• WHAT IS BEING ASKED:
Lines containing the word "pink" are to be copied from the data below.

╭─ MATERIAL TO PROCESS

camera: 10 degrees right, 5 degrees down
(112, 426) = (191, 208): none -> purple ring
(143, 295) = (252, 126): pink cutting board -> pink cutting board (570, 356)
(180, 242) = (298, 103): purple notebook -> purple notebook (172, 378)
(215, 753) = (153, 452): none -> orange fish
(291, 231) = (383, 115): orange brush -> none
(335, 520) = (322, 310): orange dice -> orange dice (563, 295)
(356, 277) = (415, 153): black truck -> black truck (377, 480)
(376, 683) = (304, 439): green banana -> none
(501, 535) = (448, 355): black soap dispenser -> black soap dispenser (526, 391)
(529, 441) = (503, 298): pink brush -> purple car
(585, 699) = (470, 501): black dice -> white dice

╰─
╭─ MATERIAL TO PROCESS

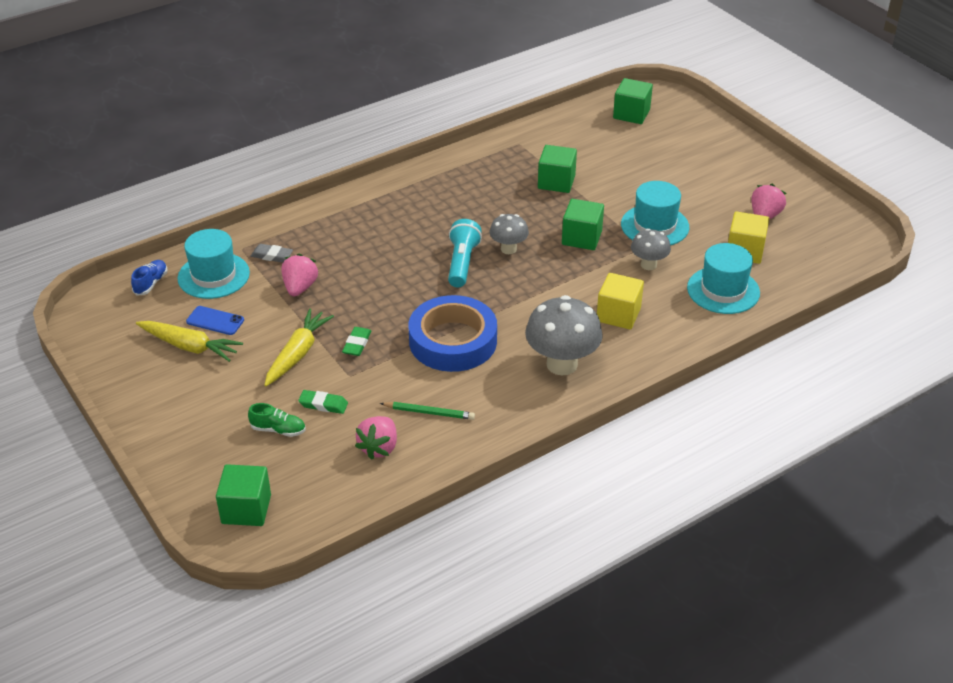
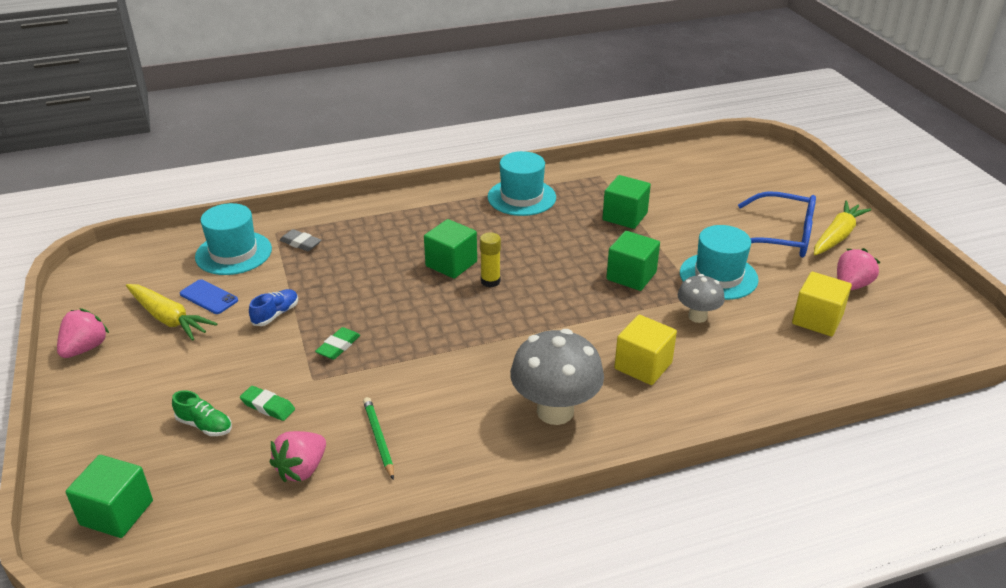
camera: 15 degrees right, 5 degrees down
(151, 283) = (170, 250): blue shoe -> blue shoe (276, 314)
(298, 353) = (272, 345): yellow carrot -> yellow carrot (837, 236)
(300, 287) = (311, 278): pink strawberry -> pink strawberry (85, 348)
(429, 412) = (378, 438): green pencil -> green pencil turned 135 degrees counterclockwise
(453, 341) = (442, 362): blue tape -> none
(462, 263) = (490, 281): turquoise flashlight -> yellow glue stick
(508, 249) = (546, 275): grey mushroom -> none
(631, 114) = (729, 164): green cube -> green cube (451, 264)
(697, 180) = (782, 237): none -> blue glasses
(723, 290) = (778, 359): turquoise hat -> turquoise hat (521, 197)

╰─

• TASK SOLUTION:
(143, 295) = (252, 126): pink cutting board -> pink cutting board (570, 356)
(529, 441) = (503, 298): pink brush -> purple car
(300, 287) = (311, 278): pink strawberry -> pink strawberry (85, 348)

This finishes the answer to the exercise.